#### EXERCISE DETAILS:
Retype the entries below exactly, dropping the images.

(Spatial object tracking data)
*** Block opens ***
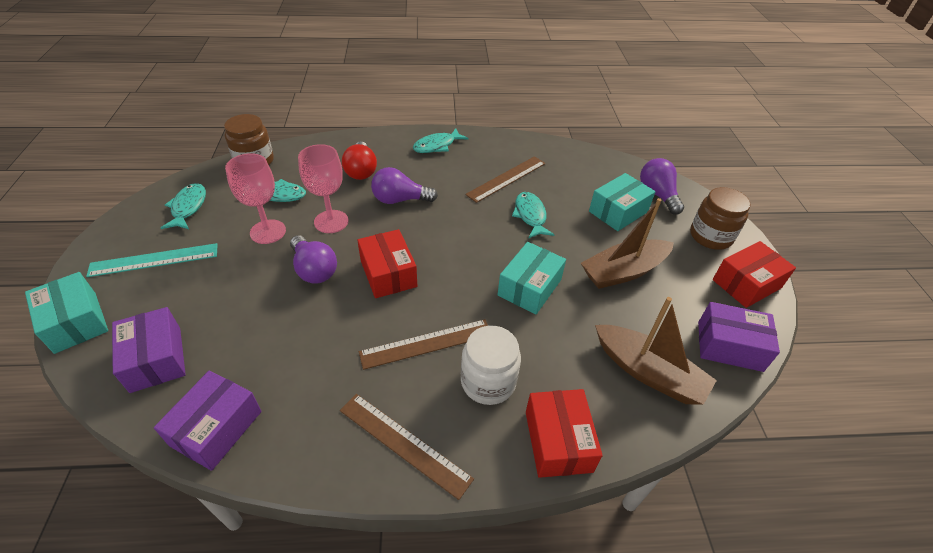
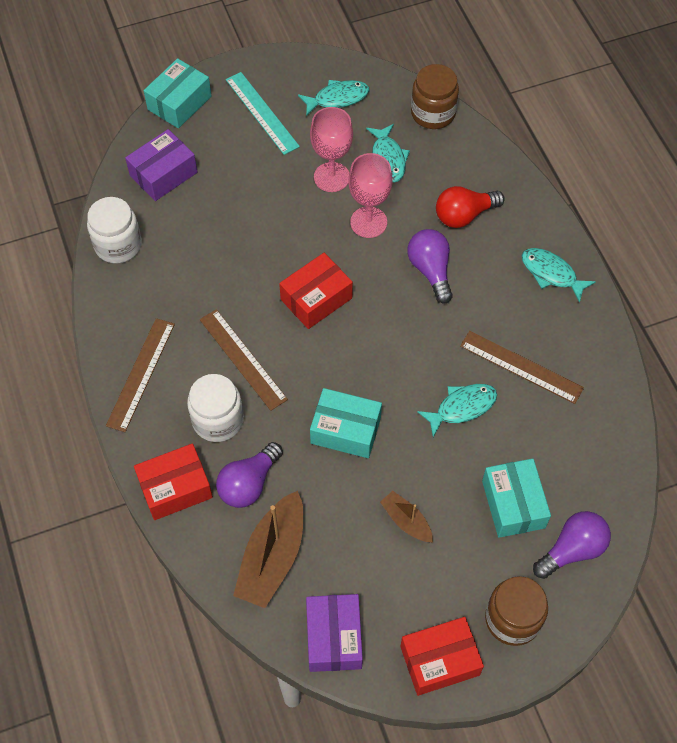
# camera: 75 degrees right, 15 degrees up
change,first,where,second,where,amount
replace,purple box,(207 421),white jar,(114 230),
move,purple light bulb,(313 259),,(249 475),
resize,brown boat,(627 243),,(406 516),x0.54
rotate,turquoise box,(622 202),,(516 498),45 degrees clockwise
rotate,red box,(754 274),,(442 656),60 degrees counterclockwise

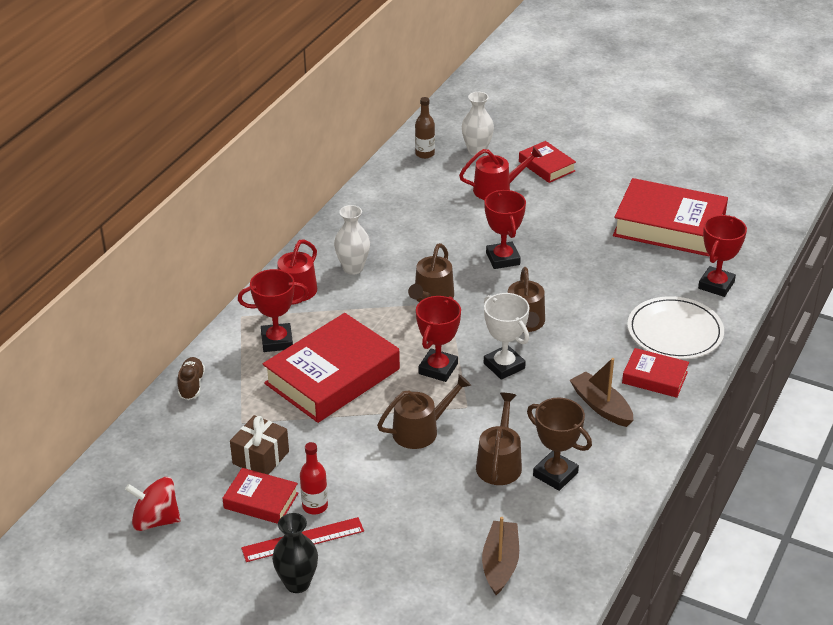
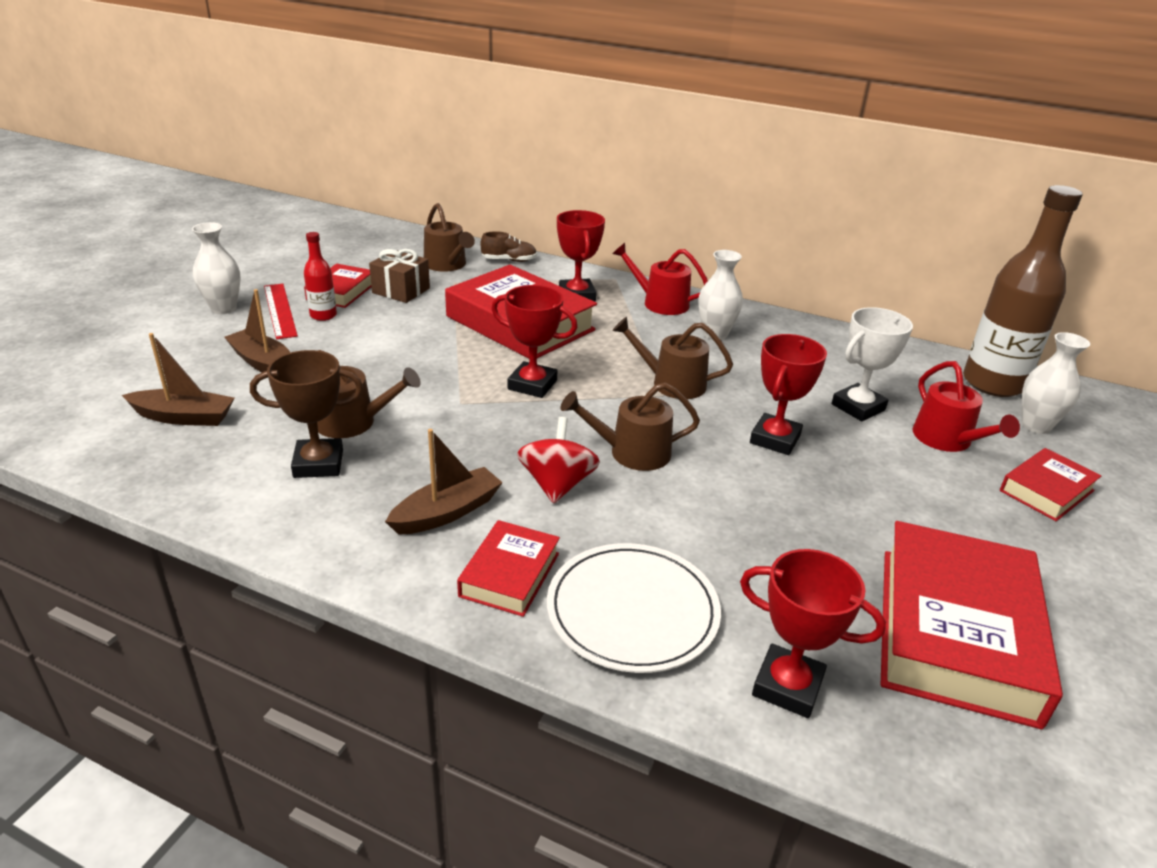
# camera: 85 degrees right, 5 degrees down
change,first,where,second,where,amount
move,red spinning top,(153 504),,(558 460),
recolor,black vase,(295 553),white vase,(216 268),
move,brown watering can,(424 411),,(449 237),
resize,brown bottle,(425 128),,(1023 291),x2.16
rotate,red trophy,(505 229),,(788 394),45 degrees counterclockwise
move,white trophy,(506 336),,(872 364),
rotate,brown trophy,(559 444),,(306 414),45 degrees clockwise
insert,,,brown boat,(257 330),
*** Block closes ***
#### RESPONSE AREA:
# camera: 75 degrees right, 15 degrees up
change,first,where,second,where,amount
replace,purple box,(207 421),white jar,(114 230),
move,purple light bulb,(313 259),,(249 475),
resize,brown boat,(627 243),,(406 516),x0.54
rotate,turquoise box,(622 202),,(516 498),45 degrees clockwise
rotate,red box,(754 274),,(442 656),60 degrees counterclockwise

# camera: 85 degrees right, 5 degrees down
change,first,where,second,where,amount
move,red spinning top,(153 504),,(558 460),
recolor,black vase,(295 553),white vase,(216 268),
move,brown watering can,(424 411),,(449 237),
resize,brown bottle,(425 128),,(1023 291),x2.16
rotate,red trophy,(505 229),,(788 394),45 degrees counterclockwise
move,white trophy,(506 336),,(872 364),
rotate,brown trophy,(559 444),,(306 414),45 degrees clockwise
insert,,,brown boat,(257 330),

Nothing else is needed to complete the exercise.